[Saved entries]
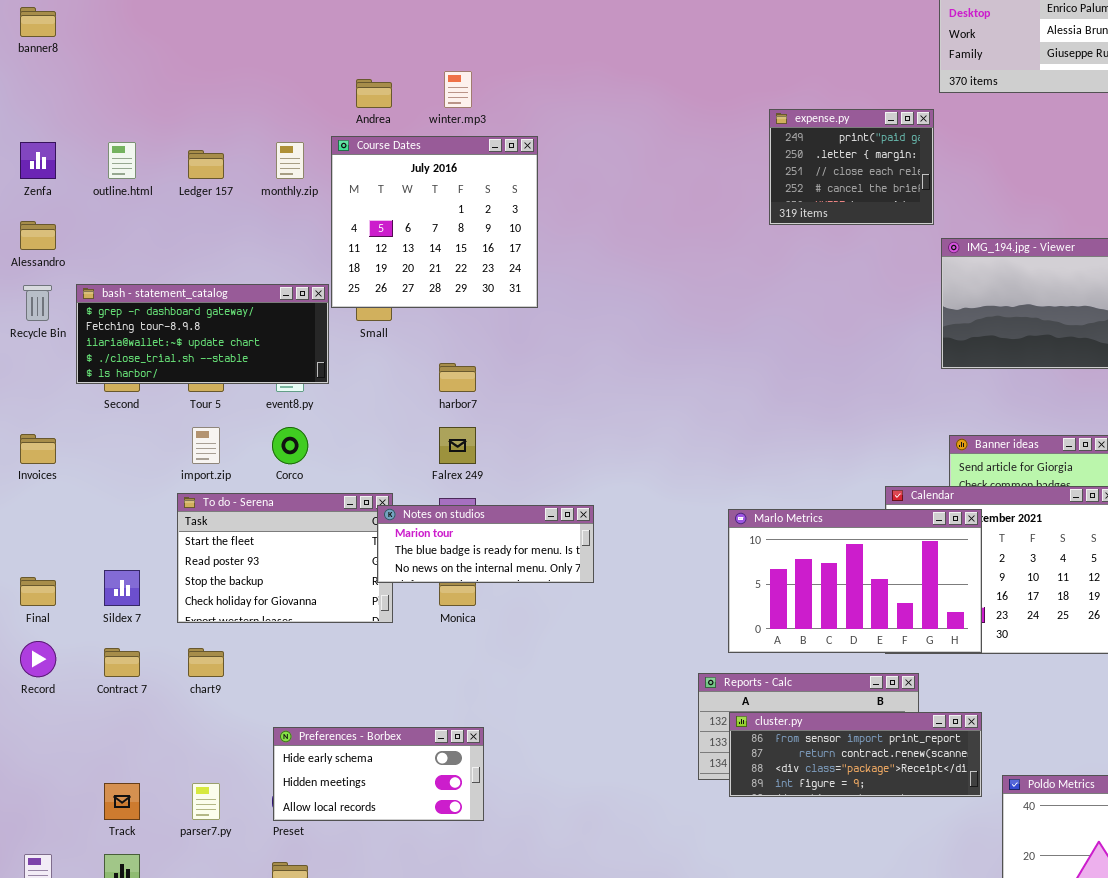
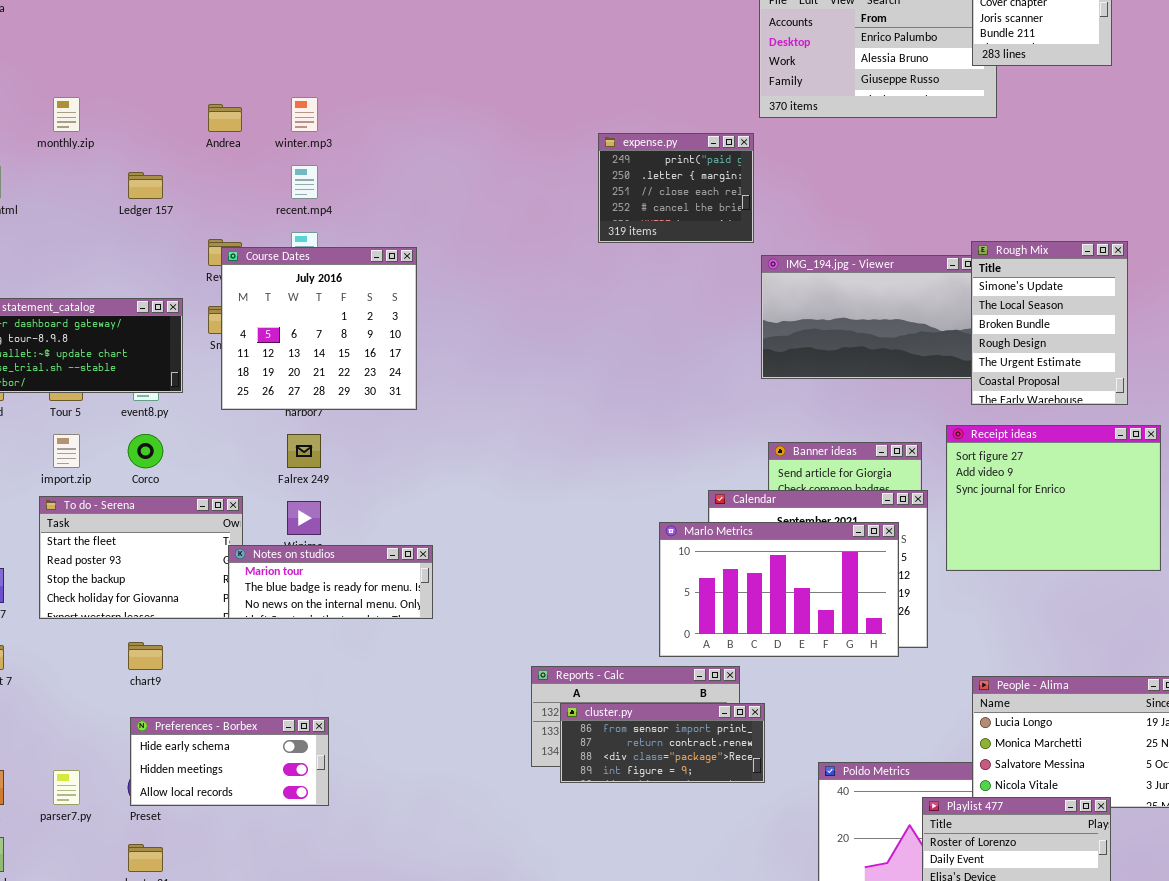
Course Dates: [331,136,538,308] -> [221,247,417,410], moved
monthly.zip: [276,142,304,179] -> [53,97,80,132], moved
Ledger 157: [188,150,224,179] -> [128,172,163,199], moved
Notes on studios: [377,505,594,583] -> [228,545,433,619], moved
Marlo Metrics: [728,509,982,653] -> [659,522,899,657], moved
chart9: [188,648,224,677] -> [128,642,163,670], moved
cluster.py: [729,712,982,797] -> [560,703,765,783], resized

# [WORK REQUEST]
Please write out the lines that run from the one with "Marlo Metrics: [728,509,982,653]" to the end of the records, both included, exactly as they appear.

# [PROBLEM SOLUTION]
Marlo Metrics: [728,509,982,653] -> [659,522,899,657], moved
chart9: [188,648,224,677] -> [128,642,163,670], moved
cluster.py: [729,712,982,797] -> [560,703,765,783], resized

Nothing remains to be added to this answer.